WHAT IS NEEDED
Scan the material for the word "calculator" and return every matching line.

RECORDS SUPPLIED
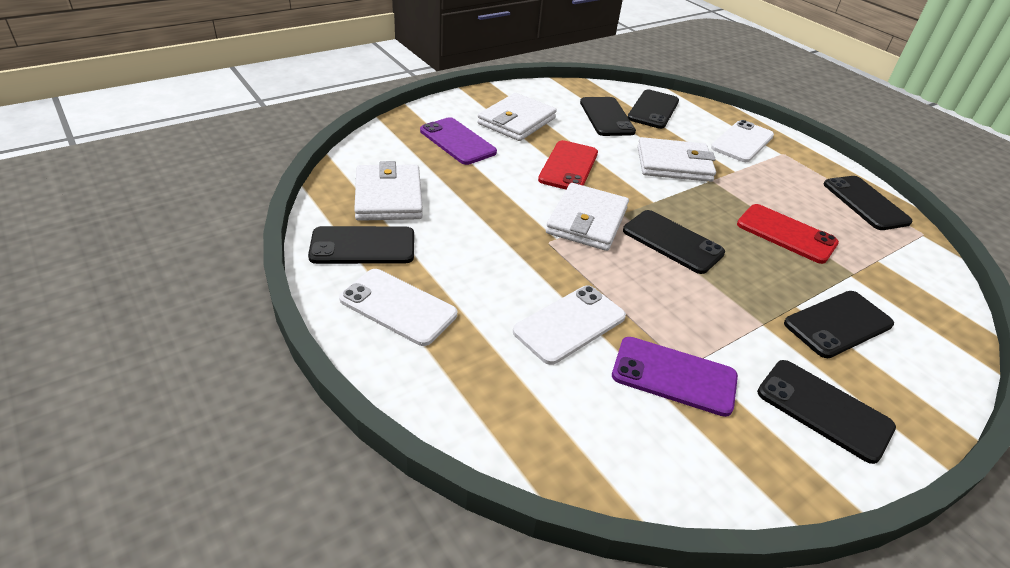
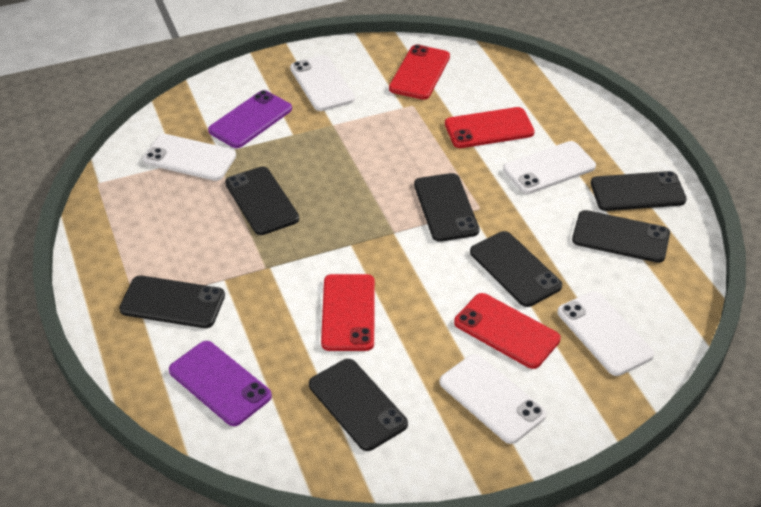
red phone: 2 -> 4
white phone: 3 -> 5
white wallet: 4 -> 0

--

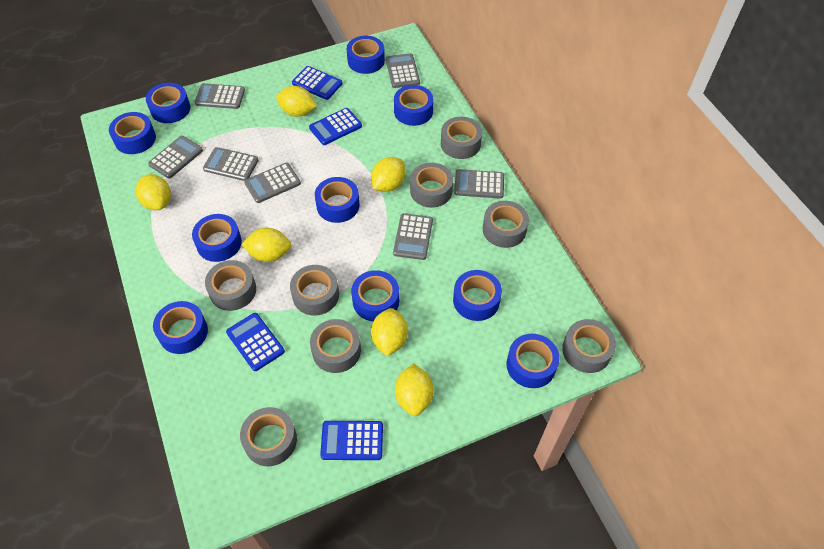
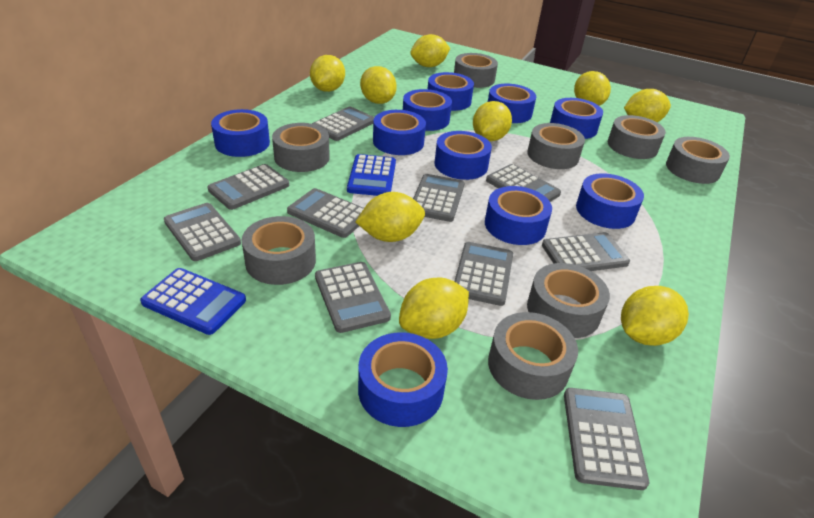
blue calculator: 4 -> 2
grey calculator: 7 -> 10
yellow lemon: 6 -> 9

OUTPUT OF THE TASK
blue calculator: 4 -> 2
grey calculator: 7 -> 10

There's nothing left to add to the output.